■ Request
Starting with the line containing "school desk: (286, 178)" and going on through the line containing "shelving: (169, 320) -> (182, 74), moved", return the lines of the data below exactly, and only those.

■ Record extracts
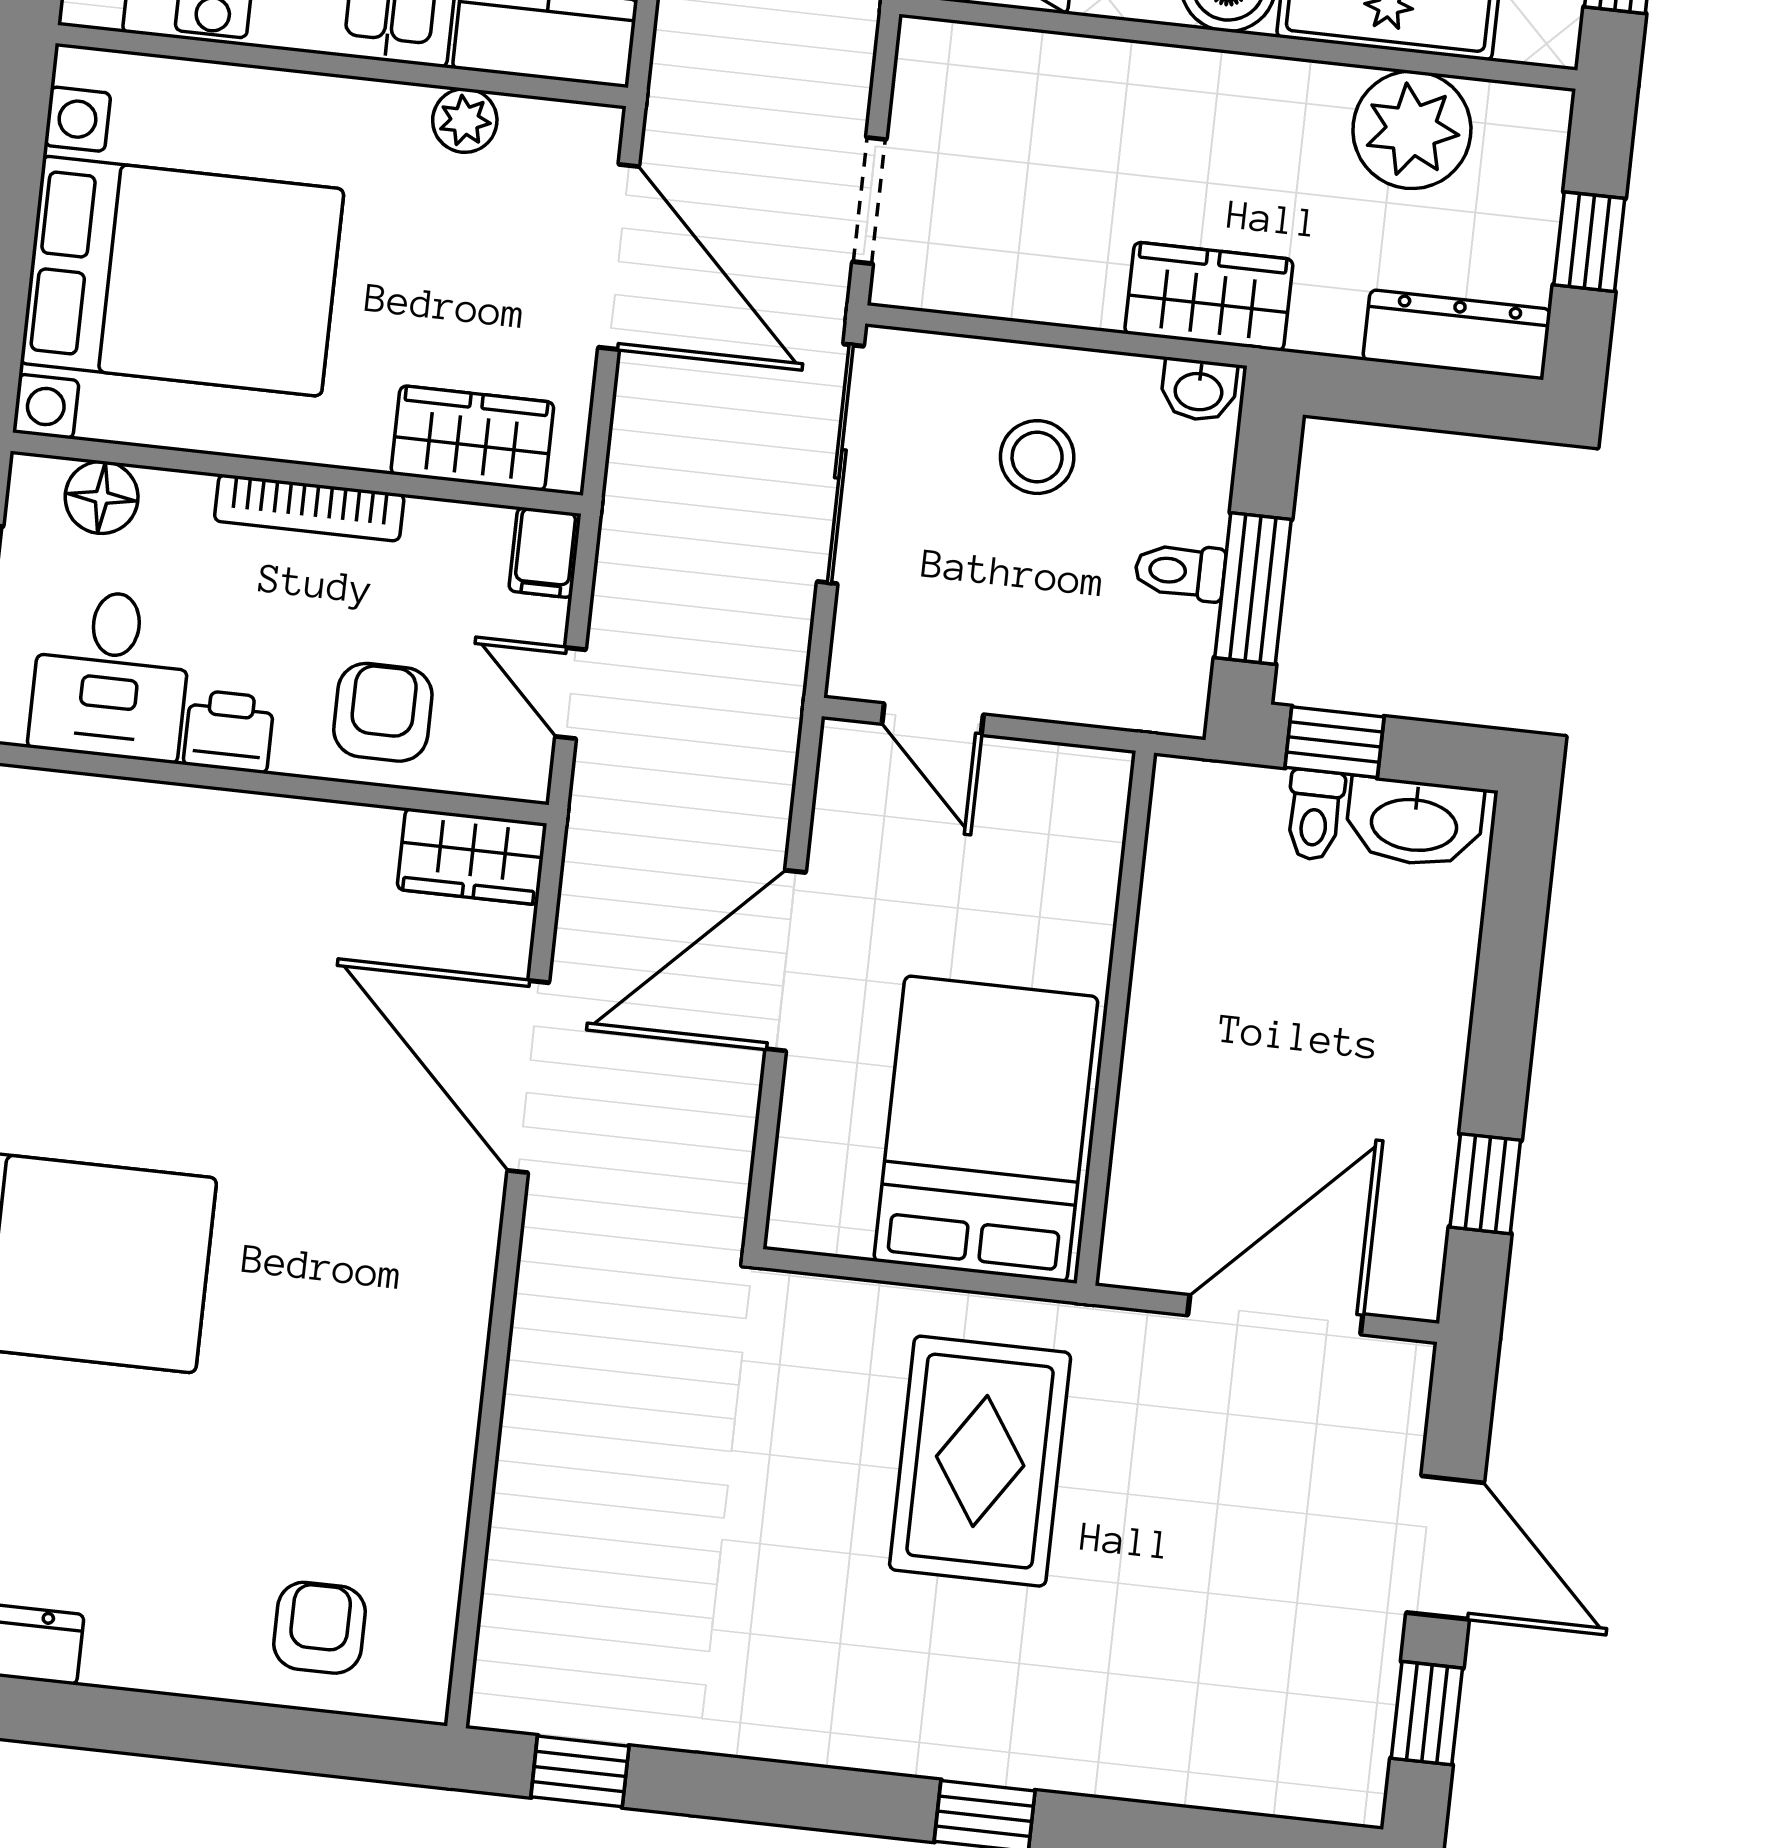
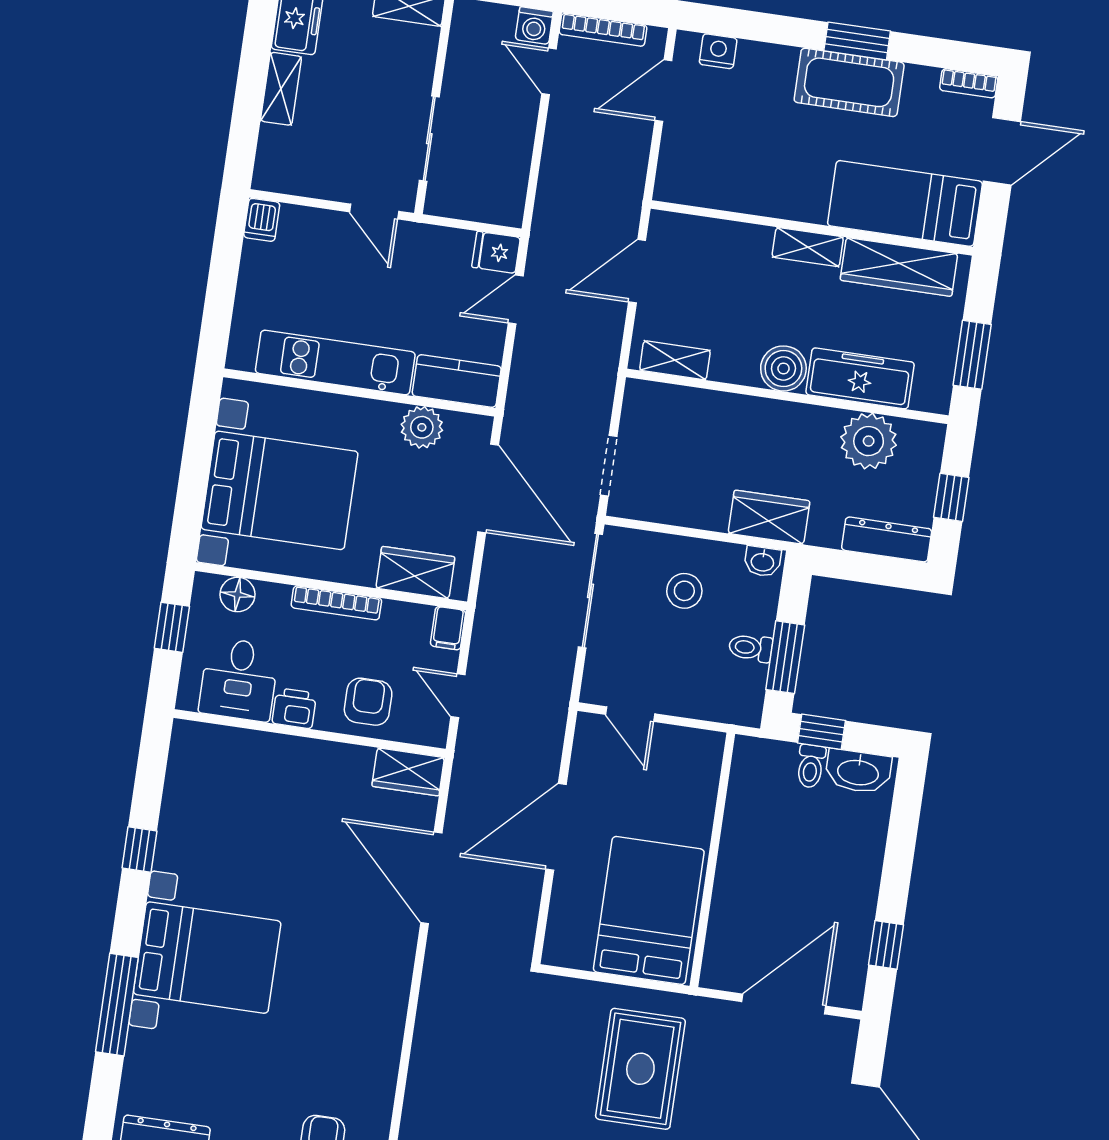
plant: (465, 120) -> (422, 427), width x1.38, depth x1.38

==

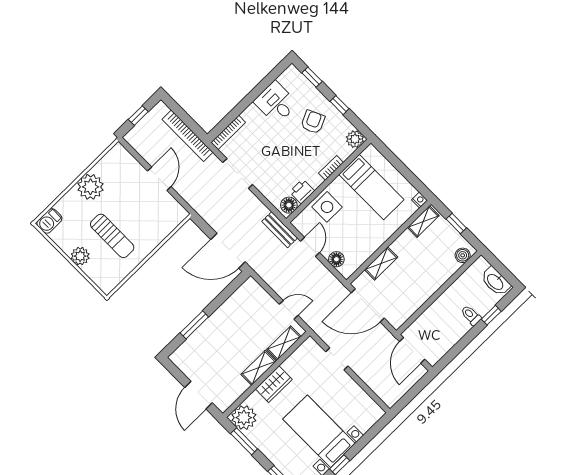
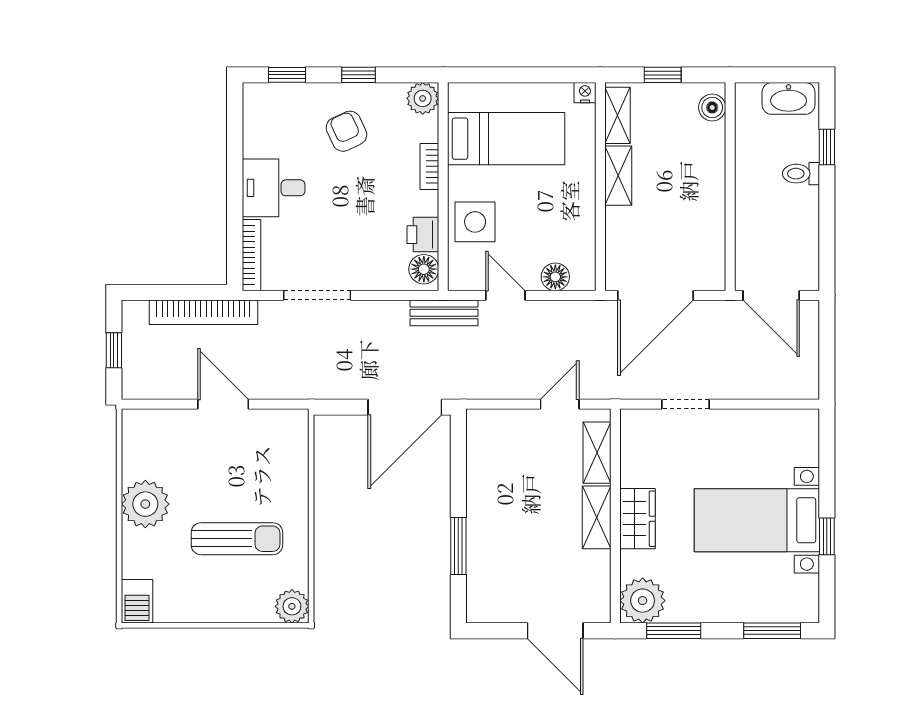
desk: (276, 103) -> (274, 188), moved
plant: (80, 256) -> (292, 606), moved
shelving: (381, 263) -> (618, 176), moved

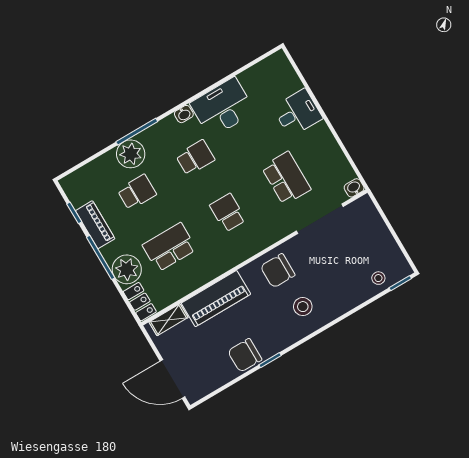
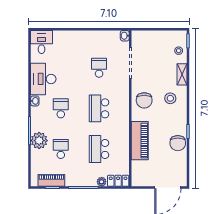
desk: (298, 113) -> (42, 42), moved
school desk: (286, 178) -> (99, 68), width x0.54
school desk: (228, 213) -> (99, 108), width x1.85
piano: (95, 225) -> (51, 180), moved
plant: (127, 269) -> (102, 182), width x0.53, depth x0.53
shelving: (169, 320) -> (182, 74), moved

■ Exercise response
school desk: (286, 178) -> (99, 68), width x0.54
school desk: (228, 213) -> (99, 108), width x1.85
piano: (95, 225) -> (51, 180), moved
plant: (127, 269) -> (102, 182), width x0.53, depth x0.53
shelving: (169, 320) -> (182, 74), moved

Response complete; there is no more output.